• _Exercise details_: Print the lines of the listing below verbatim, starting with the line that contains "27: (48, 178)" and ending with the line that contains "41: (1150, 542)".
───── Rows ─────
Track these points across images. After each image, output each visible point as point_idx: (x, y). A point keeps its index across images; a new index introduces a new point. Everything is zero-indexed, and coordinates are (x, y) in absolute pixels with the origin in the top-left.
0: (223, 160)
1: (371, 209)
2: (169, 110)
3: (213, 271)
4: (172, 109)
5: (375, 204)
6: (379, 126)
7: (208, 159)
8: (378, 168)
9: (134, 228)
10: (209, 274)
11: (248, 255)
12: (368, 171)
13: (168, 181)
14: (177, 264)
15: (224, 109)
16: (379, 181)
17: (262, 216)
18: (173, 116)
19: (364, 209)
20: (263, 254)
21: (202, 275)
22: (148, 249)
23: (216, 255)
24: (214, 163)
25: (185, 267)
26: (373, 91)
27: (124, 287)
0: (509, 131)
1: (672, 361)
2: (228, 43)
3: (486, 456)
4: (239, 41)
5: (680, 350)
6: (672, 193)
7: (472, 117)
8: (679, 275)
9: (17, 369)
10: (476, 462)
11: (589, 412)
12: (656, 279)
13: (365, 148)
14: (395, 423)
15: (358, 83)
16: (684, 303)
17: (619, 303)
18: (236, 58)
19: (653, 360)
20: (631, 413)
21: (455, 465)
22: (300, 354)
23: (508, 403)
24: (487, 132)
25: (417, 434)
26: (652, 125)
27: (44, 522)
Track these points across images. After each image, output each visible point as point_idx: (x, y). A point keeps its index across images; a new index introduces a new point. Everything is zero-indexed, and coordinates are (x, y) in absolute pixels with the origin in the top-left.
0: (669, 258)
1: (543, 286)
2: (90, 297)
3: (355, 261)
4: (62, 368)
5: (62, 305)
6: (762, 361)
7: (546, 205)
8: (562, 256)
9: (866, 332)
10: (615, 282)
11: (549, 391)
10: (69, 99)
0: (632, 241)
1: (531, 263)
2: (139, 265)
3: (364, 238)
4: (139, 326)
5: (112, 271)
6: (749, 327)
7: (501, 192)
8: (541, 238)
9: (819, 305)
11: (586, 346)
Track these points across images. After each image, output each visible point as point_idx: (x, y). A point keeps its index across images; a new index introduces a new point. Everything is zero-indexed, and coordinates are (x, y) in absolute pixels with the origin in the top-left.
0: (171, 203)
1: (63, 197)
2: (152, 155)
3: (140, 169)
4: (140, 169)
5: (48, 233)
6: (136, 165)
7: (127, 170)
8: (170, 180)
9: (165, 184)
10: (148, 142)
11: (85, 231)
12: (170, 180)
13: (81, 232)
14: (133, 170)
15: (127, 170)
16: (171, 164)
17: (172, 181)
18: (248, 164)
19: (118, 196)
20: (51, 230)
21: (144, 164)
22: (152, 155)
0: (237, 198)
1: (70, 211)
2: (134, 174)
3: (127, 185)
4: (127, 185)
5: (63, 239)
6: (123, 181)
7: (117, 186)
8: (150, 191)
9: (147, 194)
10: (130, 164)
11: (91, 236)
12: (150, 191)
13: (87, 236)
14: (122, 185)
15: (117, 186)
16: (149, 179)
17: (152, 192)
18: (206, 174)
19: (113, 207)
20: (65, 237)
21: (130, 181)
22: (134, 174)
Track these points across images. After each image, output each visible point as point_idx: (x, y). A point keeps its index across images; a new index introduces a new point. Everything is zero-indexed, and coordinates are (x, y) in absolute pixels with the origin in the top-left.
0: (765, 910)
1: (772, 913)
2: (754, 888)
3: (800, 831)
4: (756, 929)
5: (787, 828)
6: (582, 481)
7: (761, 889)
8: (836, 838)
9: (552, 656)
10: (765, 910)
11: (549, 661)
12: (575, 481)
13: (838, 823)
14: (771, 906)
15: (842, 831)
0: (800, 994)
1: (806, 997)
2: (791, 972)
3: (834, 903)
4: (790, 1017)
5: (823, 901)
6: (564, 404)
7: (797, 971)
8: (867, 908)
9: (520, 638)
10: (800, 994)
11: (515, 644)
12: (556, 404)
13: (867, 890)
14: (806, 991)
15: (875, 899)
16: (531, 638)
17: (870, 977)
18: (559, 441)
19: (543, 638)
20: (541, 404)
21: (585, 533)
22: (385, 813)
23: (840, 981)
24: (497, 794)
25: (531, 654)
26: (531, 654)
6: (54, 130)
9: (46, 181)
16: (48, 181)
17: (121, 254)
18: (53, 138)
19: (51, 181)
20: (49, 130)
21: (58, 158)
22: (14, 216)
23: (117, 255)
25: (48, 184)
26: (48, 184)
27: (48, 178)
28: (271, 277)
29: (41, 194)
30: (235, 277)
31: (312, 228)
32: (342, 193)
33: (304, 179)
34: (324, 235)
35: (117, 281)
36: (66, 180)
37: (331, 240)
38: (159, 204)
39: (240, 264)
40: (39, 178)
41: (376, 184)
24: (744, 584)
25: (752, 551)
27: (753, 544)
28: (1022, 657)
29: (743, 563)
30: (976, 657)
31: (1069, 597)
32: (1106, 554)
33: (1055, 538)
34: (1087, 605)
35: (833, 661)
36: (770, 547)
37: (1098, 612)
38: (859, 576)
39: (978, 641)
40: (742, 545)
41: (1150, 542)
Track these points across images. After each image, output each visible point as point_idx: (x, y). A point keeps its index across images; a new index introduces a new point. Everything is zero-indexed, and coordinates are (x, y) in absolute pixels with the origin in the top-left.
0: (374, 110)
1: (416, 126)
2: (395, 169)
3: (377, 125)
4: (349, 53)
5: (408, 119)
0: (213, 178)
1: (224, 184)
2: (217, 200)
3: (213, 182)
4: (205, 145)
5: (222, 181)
─────
• _Written response_:
27: (48, 178)
28: (271, 277)
29: (41, 194)
30: (235, 277)
31: (312, 228)
32: (342, 193)
33: (304, 179)
34: (324, 235)
35: (117, 281)
36: (66, 180)
37: (331, 240)
38: (159, 204)
39: (240, 264)
40: (39, 178)
41: (376, 184)
24: (744, 584)
25: (752, 551)
27: (753, 544)
28: (1022, 657)
29: (743, 563)
30: (976, 657)
31: (1069, 597)
32: (1106, 554)
33: (1055, 538)
34: (1087, 605)
35: (833, 661)
36: (770, 547)
37: (1098, 612)
38: (859, 576)
39: (978, 641)
40: (742, 545)
41: (1150, 542)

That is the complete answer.